Problem description
Begin with the line containing "yellow pot [279,116,374,223]" and copy each line exactly through the last line of the entries, inclusive.

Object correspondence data
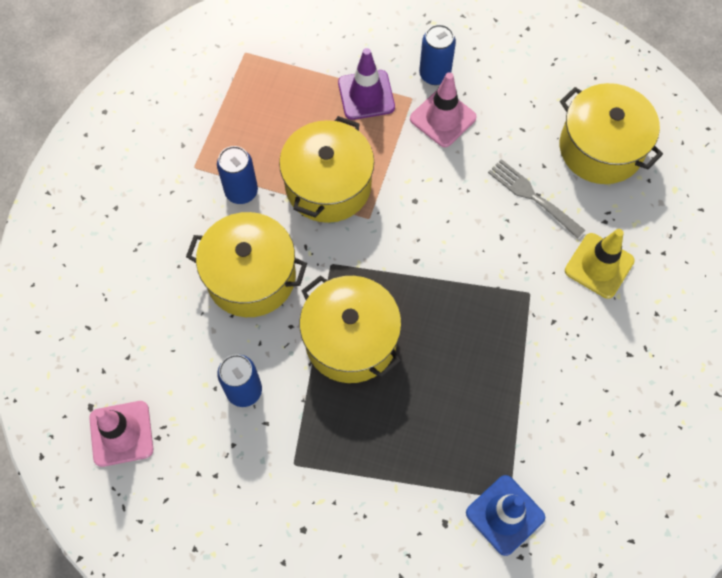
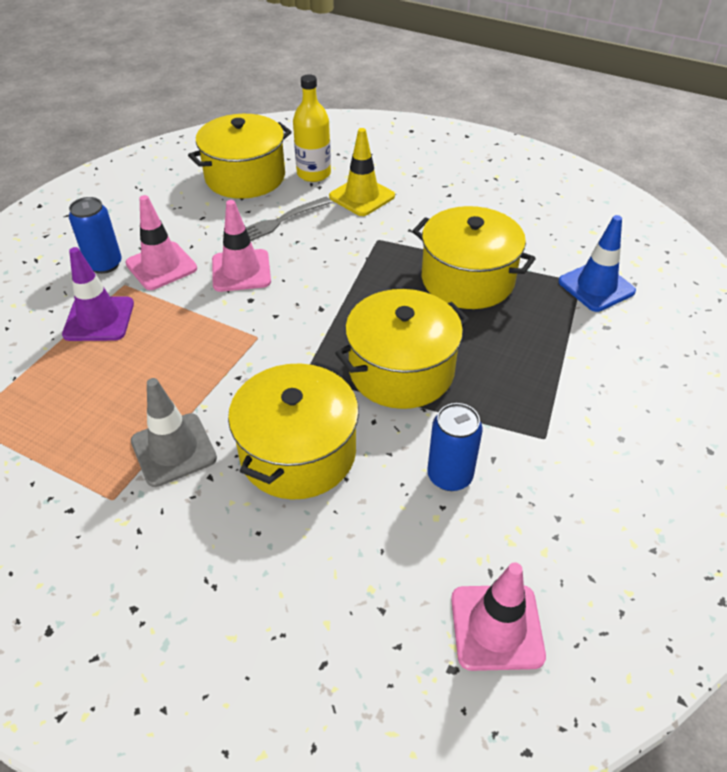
camera: 80 degrees left, 20 degrees down
blue can [217,146,258,204] -> grey traffic cone [131,378,217,487]
yellow pot [279,116,374,223] -> yellow pot moved to [412,206,536,309]
none -> pink traffic cone [212,200,271,292]
none -> yellow bottle [293,74,331,182]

The completed task
yellow pot [279,116,374,223] -> yellow pot moved to [412,206,536,309]
none -> pink traffic cone [212,200,271,292]
none -> yellow bottle [293,74,331,182]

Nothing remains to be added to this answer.